[Required work]:
In the entries that follow, locate the line with "white car [430,155,475,212]", then restate that line and all later lines exactly as they appear, leaving pictures out.

╭─ Provided entries

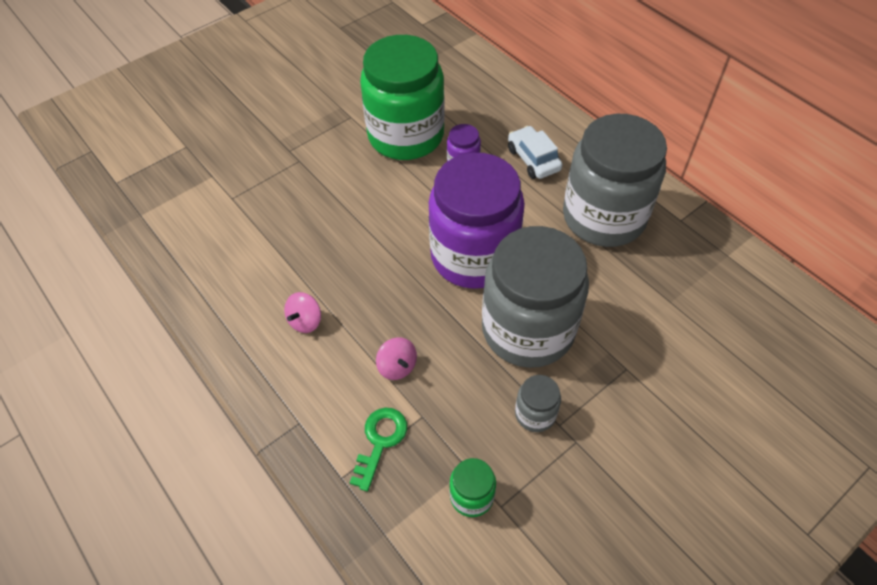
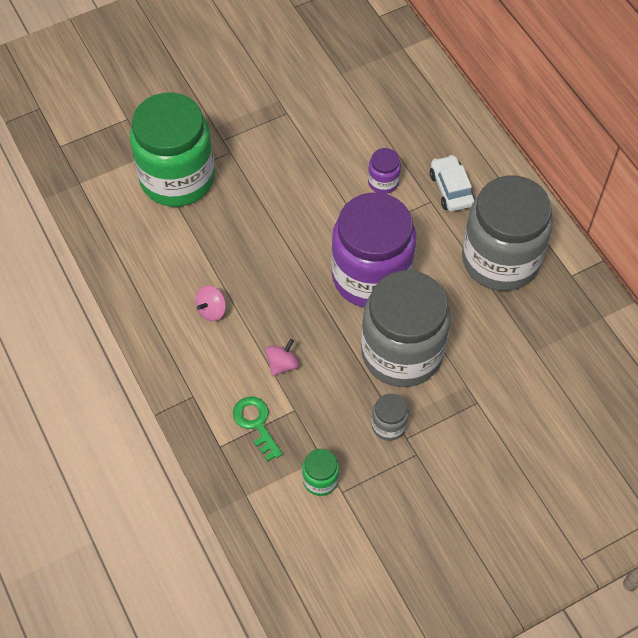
camera: 10 degrees right, 5 degrees up
green key [350,408,407,492] -> green key turned 60 degrees counterclockwise [233,397,283,461]
green jar [360,35,445,160] -> green jar moved to [130,93,215,207]
pink spinning top [376,337,417,380] -> pink spinning top turned 120 degrees counterclockwise [266,339,299,376]

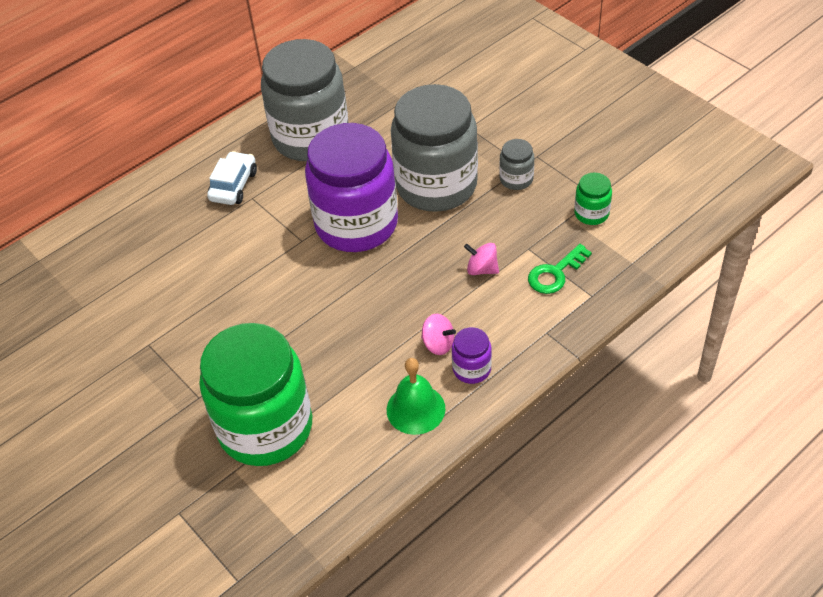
camera: 100 degrees left, 10 degrees down
purple jar [368,148,401,194] -> purple jar moved to [452,327,492,384]
white car [430,155,475,212] -> white car turned 135 degrees clockwise [207,151,257,205]
none -> green bell [387,358,445,435]

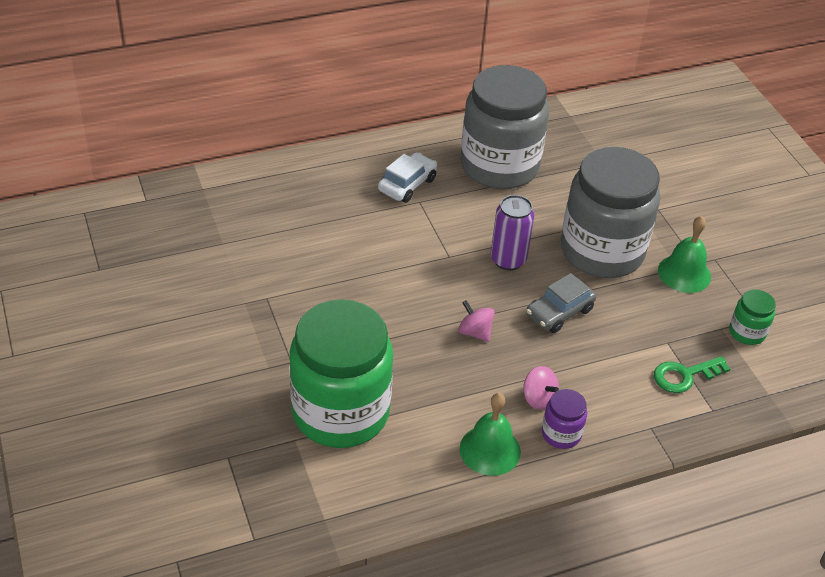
camera: 15 degrees right, 5 degrees down
purple jar [305,123,398,252] -> purple can [491,195,534,271]
pink spinning top [464,243,499,275] -> pink spinning top moved to [458,300,495,342]
grey jar [499,139,534,190] -> green bell [658,216,711,293]
none -> grey car [526,273,596,333]

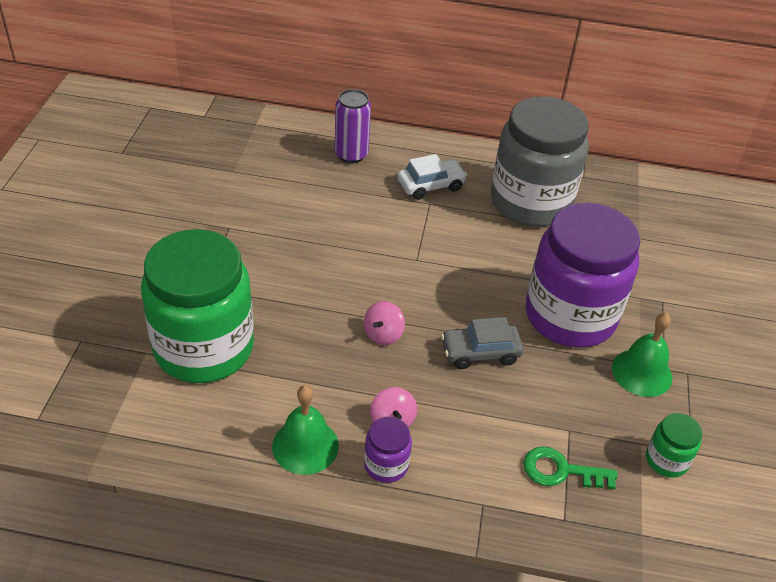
camera: 30 degrees right, 0 degrees up
pink spinning top [458,300,495,342] -> pink spinning top turned 135 degrees counterclockwise [364,301,405,345]
purple can [491,195,534,271] -> purple can moved to [335,89,371,163]
grey jar [561,147,660,278] -> purple jar [526,203,640,348]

╰─

[Reply to the task]:
white car [430,155,475,212] -> white car turned 135 degrees clockwise [207,151,257,205]
none -> green bell [387,358,445,435]

camera: 15 degrees right, 5 degrees down
purple jar [305,123,398,252] -> purple can [491,195,534,271]
pink spinning top [464,243,499,275] -> pink spinning top moved to [458,300,495,342]
grey jar [499,139,534,190] -> green bell [658,216,711,293]
none -> grey car [526,273,596,333]

camera: 30 degrees right, 0 degrees up
pink spinning top [458,300,495,342] -> pink spinning top turned 135 degrees counterclockwise [364,301,405,345]
purple can [491,195,534,271] -> purple can moved to [335,89,371,163]
grey jar [561,147,660,278] -> purple jar [526,203,640,348]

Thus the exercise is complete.